Top of Record excerpts
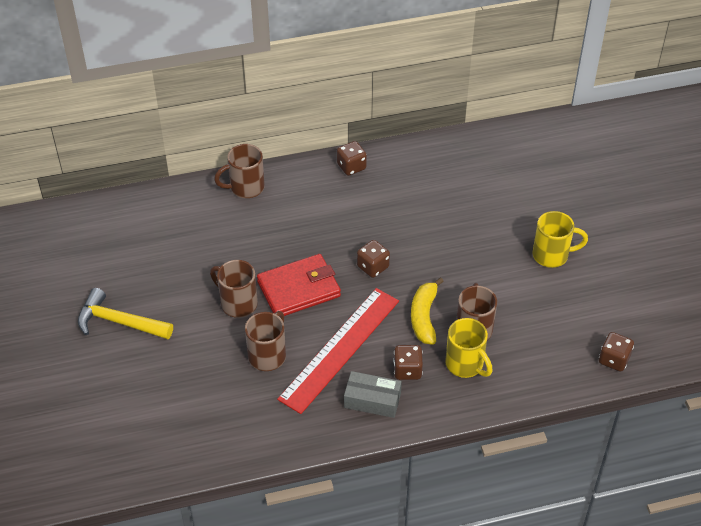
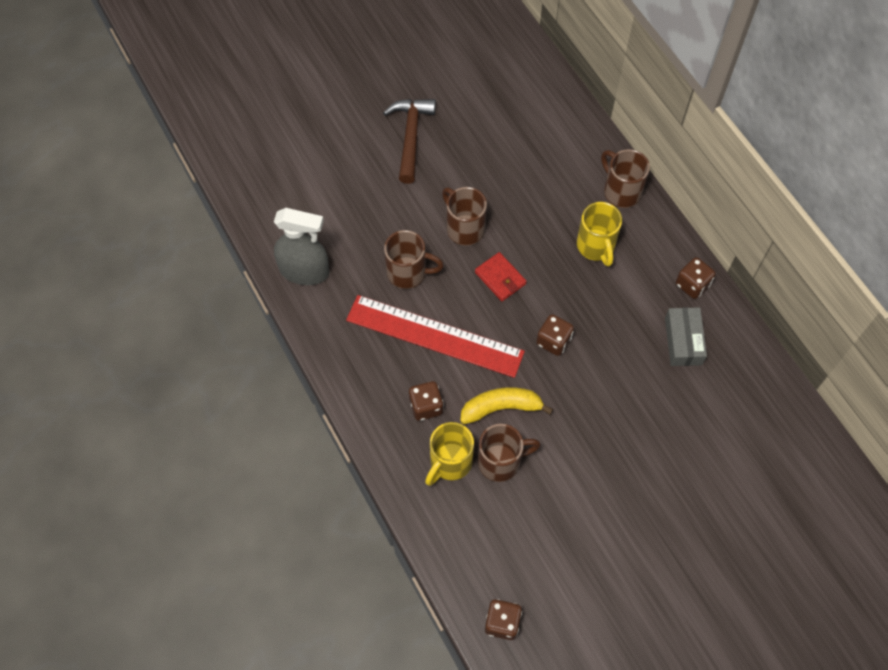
camera: 75 degrees right, 15 degrees up
(119, 322) = (410, 137): yellow hammer -> brown hammer
(234, 438) = (305, 271): none -> grey spray bottle
(237, 303) = (464, 228): brown mug -> brown mug turned 60 degrees counterclockwise
(299, 289) = (500, 278): red wallet -> red wallet, size x0.57
(372, 400) = (379, 381): grey box -> grey box (683, 341)
(552, 255) = (636, 528): yellow mug -> yellow mug (596, 246)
Bottom of Record excerpts
• _Work required_:
Write out again, exactly, the lines from the start of the listing up to the line containing "(299, 289) = (500, 278): red", with both ends and without pictures.

• _Answer section_:
camera: 75 degrees right, 15 degrees up
(119, 322) = (410, 137): yellow hammer -> brown hammer
(234, 438) = (305, 271): none -> grey spray bottle
(237, 303) = (464, 228): brown mug -> brown mug turned 60 degrees counterclockwise
(299, 289) = (500, 278): red wallet -> red wallet, size x0.57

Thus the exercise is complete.